##### The data
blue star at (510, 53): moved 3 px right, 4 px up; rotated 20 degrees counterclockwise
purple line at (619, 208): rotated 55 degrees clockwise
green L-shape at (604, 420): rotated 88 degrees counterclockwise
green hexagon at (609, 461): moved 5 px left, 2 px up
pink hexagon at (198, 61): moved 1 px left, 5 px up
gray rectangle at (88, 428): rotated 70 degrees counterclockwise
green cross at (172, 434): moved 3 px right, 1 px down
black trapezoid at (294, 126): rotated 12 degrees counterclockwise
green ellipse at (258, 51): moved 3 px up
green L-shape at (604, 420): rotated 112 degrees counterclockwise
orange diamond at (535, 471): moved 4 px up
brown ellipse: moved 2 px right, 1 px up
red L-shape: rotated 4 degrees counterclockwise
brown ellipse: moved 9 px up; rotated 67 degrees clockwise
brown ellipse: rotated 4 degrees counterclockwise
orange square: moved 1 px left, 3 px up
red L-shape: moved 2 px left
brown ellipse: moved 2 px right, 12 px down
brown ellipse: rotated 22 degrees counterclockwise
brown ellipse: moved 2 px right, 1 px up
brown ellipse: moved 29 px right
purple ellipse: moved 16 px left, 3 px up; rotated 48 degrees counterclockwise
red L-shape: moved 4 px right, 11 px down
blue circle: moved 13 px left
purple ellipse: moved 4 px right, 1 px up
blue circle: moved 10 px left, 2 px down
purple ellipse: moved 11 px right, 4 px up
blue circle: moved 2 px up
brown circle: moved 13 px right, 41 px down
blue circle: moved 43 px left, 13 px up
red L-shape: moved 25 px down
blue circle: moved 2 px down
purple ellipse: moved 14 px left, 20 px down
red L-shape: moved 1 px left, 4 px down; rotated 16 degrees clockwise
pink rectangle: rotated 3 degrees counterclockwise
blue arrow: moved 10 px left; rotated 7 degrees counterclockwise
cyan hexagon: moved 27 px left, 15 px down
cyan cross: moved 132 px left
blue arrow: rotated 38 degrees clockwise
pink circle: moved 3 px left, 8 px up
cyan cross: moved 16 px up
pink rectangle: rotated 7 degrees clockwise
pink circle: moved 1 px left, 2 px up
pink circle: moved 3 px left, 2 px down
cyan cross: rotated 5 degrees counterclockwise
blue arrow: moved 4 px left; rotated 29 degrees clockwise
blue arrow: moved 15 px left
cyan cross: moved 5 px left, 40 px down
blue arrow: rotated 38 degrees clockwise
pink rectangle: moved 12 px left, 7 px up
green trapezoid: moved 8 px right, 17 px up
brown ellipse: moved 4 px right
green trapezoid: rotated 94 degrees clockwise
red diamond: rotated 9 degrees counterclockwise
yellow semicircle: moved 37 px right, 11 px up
##########
Reproduce the lines of the records above from the start through the line containing "green cross at", inclusive.

blue star at (510, 53): moved 3 px right, 4 px up; rotated 20 degrees counterclockwise
purple line at (619, 208): rotated 55 degrees clockwise
green L-shape at (604, 420): rotated 88 degrees counterclockwise
green hexagon at (609, 461): moved 5 px left, 2 px up
pink hexagon at (198, 61): moved 1 px left, 5 px up
gray rectangle at (88, 428): rotated 70 degrees counterclockwise
green cross at (172, 434): moved 3 px right, 1 px down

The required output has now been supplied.